◆ Problem to solve ◆
For the records that follow, restate each one word for word and leave the images behind.

◆ Exercise inputs ◆
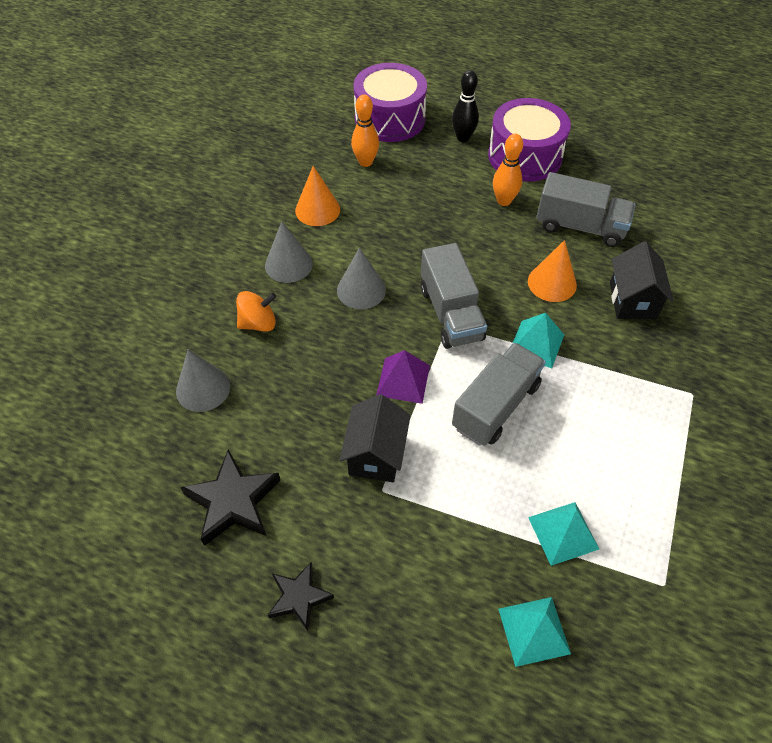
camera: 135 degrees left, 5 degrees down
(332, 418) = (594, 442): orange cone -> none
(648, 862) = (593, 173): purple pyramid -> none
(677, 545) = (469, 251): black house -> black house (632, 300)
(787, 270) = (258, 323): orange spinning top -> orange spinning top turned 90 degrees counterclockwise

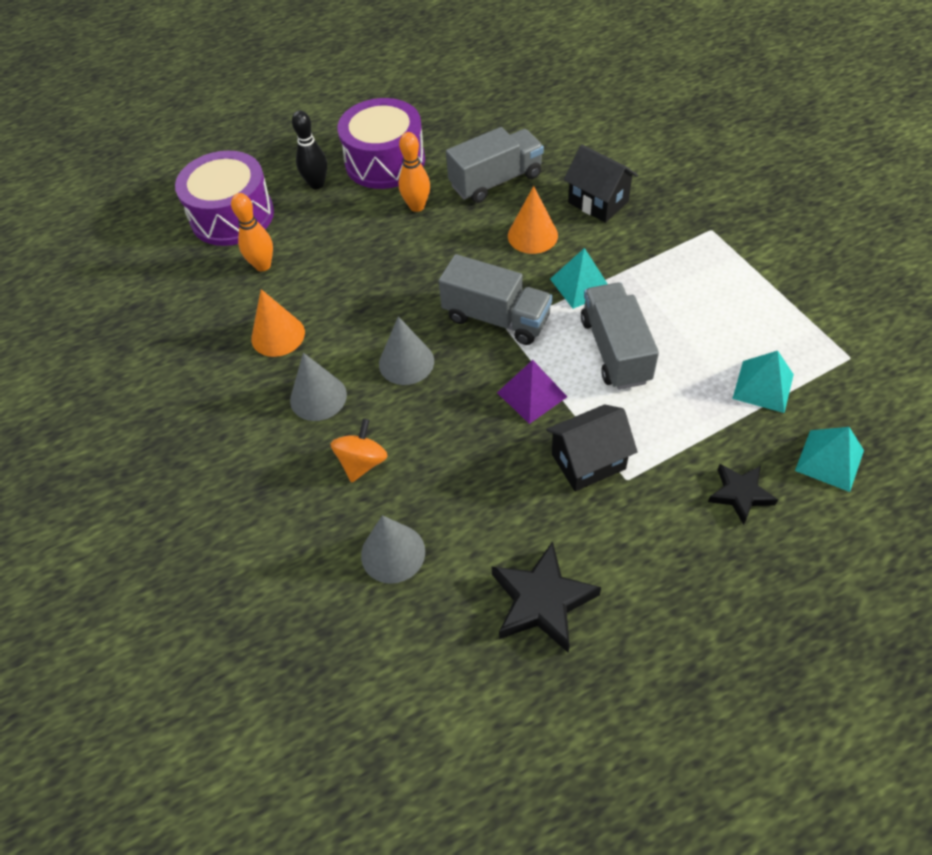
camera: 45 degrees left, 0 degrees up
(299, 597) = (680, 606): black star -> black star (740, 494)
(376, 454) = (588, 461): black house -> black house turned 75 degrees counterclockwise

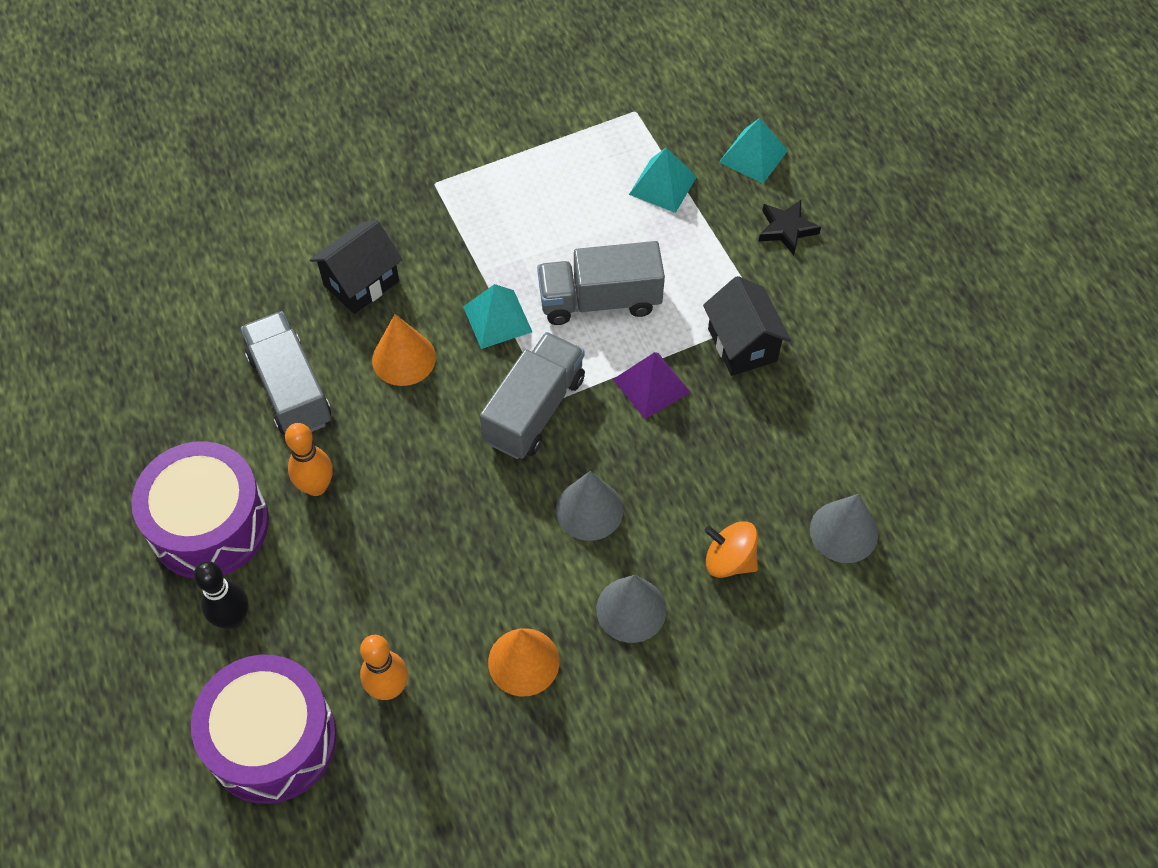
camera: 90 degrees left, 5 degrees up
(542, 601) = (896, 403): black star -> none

◆ Task output ◆
camera: 135 degrees left, 5 degrees down
(332, 418) = (594, 442): orange cone -> none
(648, 862) = (593, 173): purple pyramid -> none
(677, 545) = (469, 251): black house -> black house (632, 300)
(787, 270) = (258, 323): orange spinning top -> orange spinning top turned 90 degrees counterclockwise

camera: 45 degrees left, 0 degrees up
(299, 597) = (680, 606): black star -> black star (740, 494)
(376, 454) = (588, 461): black house -> black house turned 75 degrees counterclockwise

camera: 90 degrees left, 5 degrees up
(542, 601) = (896, 403): black star -> none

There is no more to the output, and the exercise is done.